= Exercise description =
The whole listing should come back exactly as written, except for the pictures.

= Data excerpts =

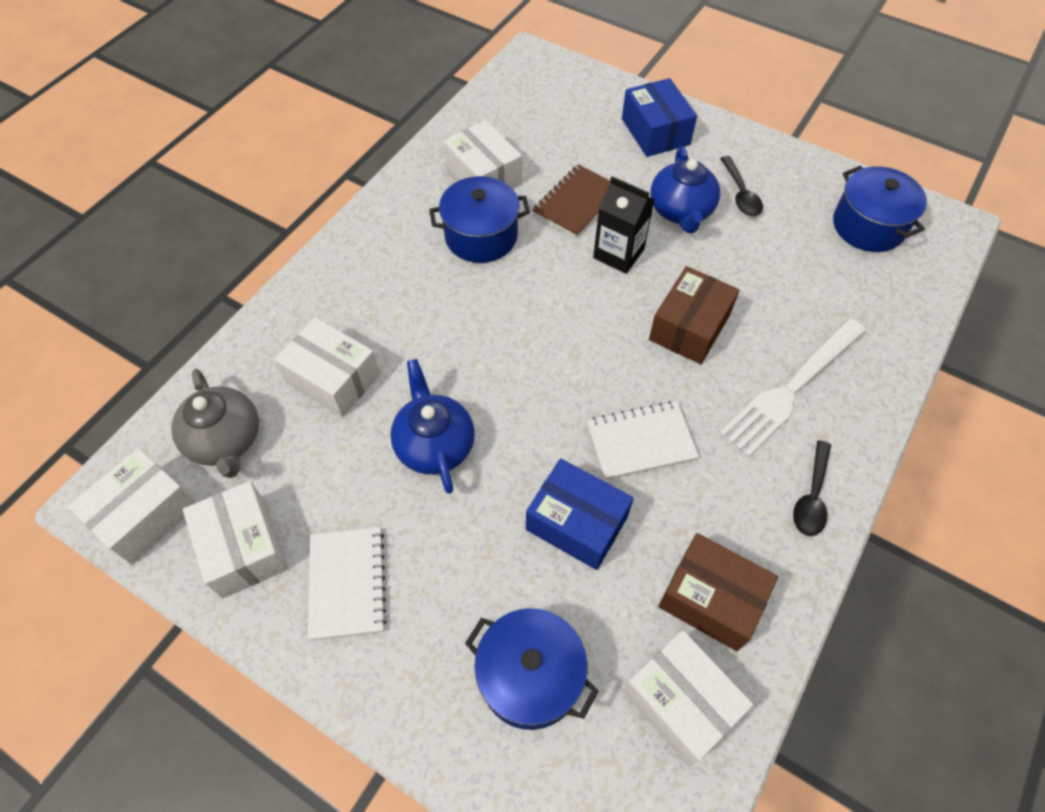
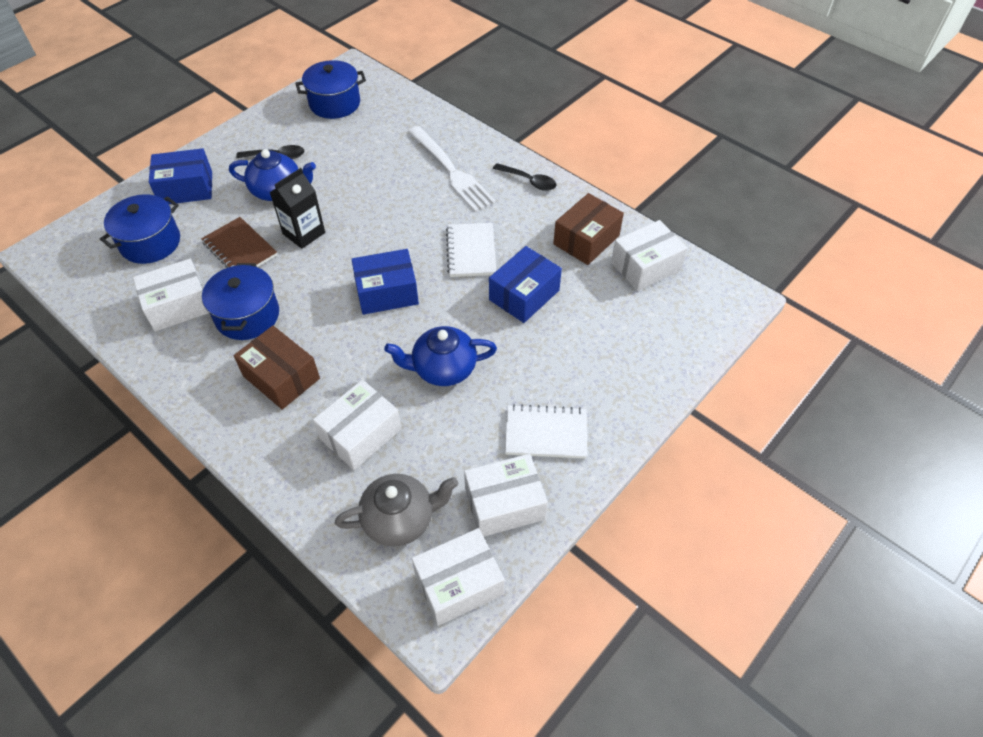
camera: 80 degrees left, 5 degrees down
(145, 515) = (459, 584): white box -> white box turned 75 degrees counterclockwise
(530, 676) = (624, 335): blue pot -> blue pot (150, 243)
(544, 359) = (387, 292): none -> blue box
(689, 327) = (386, 208): brown box -> brown box (281, 377)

= Exercise answer =
camera: 80 degrees left, 5 degrees down
(145, 515) = (459, 584): white box -> white box turned 75 degrees counterclockwise
(530, 676) = (624, 335): blue pot -> blue pot (150, 243)
(544, 359) = (387, 292): none -> blue box
(689, 327) = (386, 208): brown box -> brown box (281, 377)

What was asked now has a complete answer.